Provided material ::
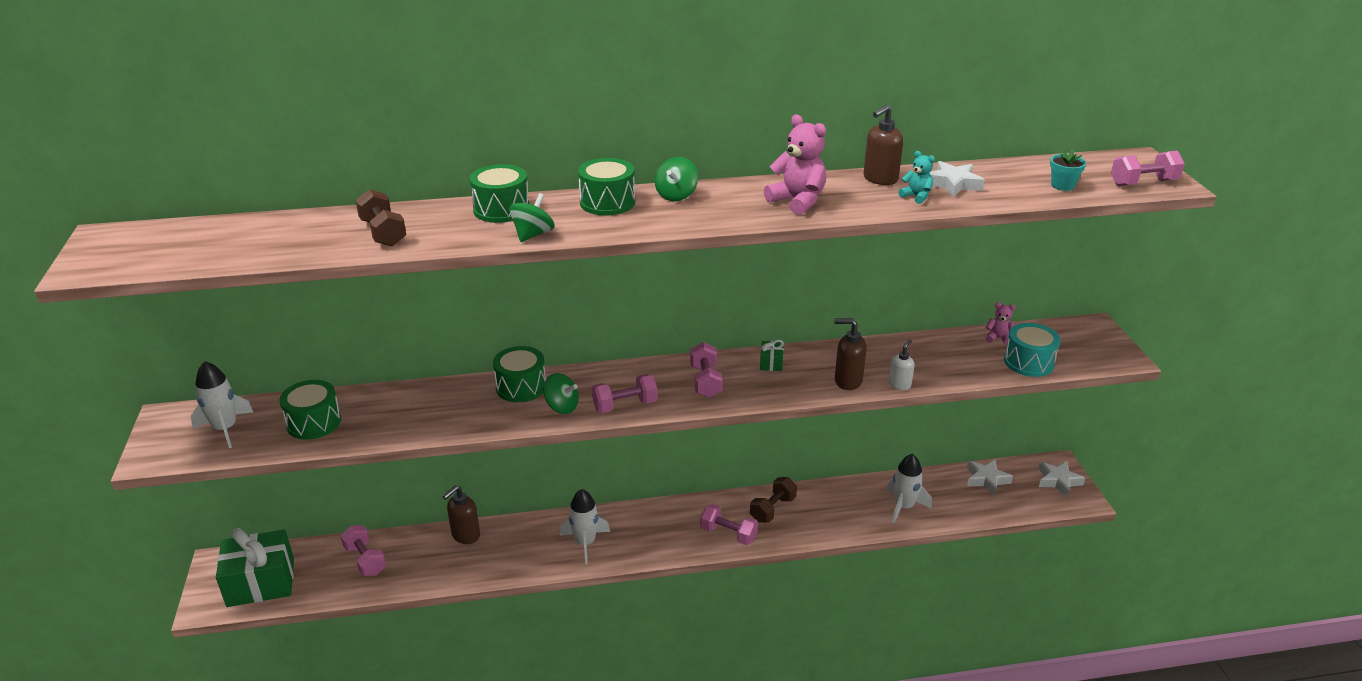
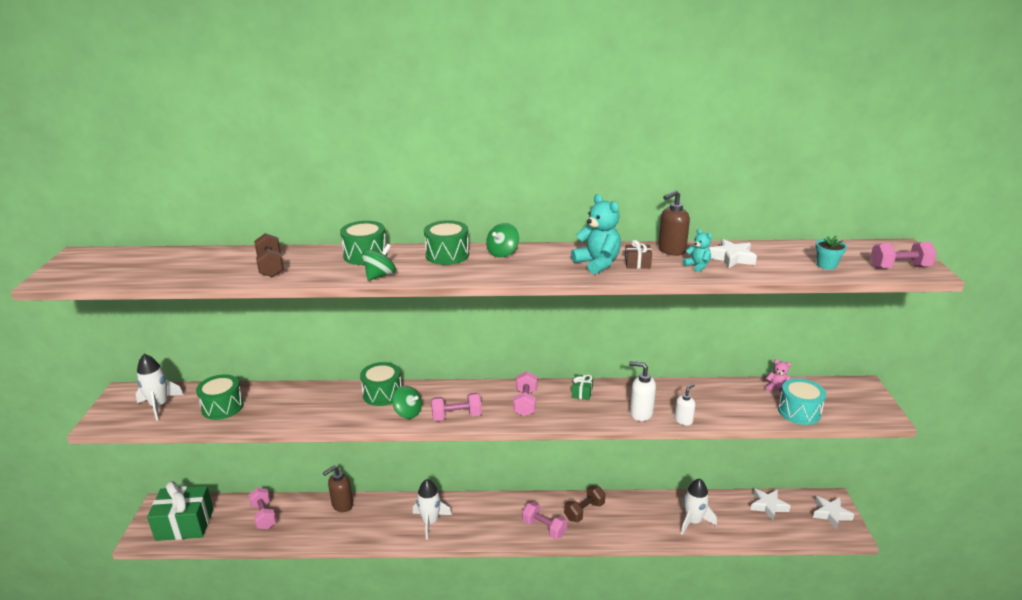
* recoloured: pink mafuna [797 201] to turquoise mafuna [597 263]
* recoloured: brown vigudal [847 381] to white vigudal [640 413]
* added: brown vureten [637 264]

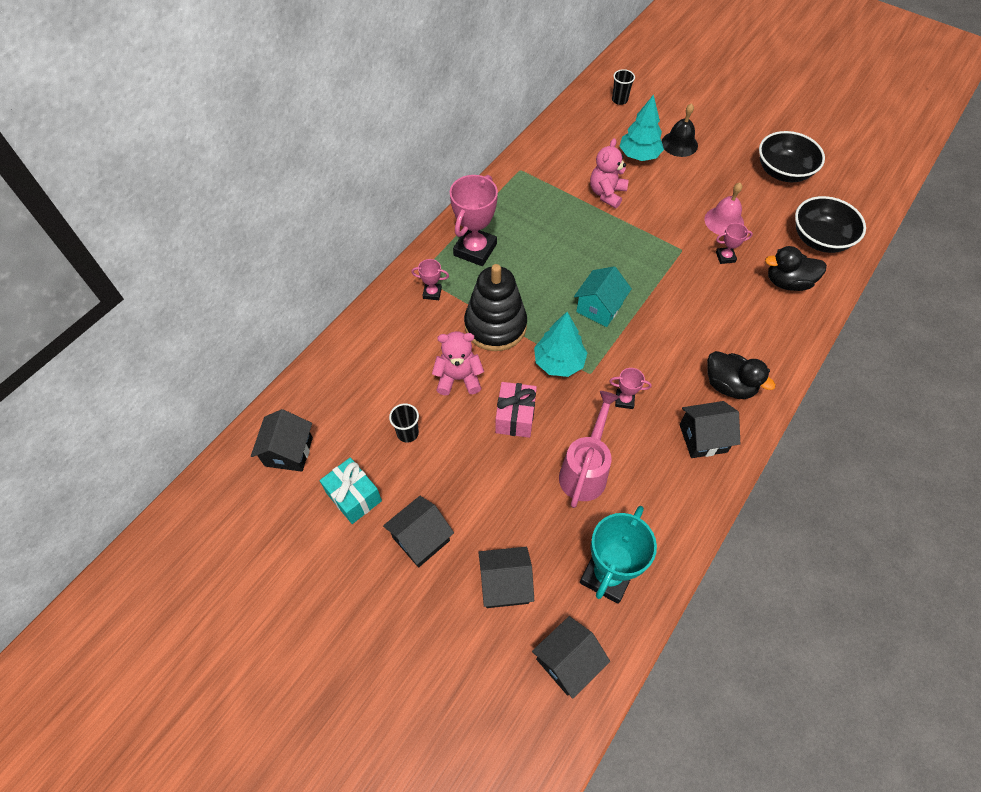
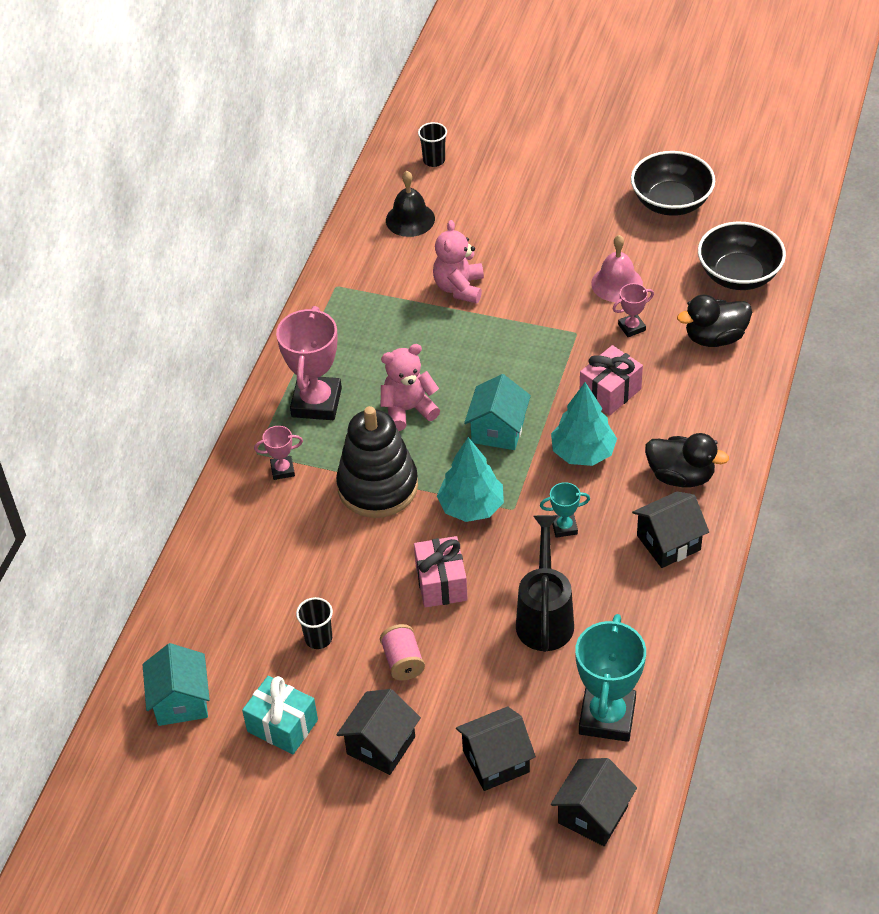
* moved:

Exercise ::
In your copy of the listing above, every line must match exactly and no picture may appear.

Response area ::
* recoloured: pink mafuna [797 201] to turquoise mafuna [597 263]
* recoloured: brown vigudal [847 381] to white vigudal [640 413]
* added: brown vureten [637 264]

* moved:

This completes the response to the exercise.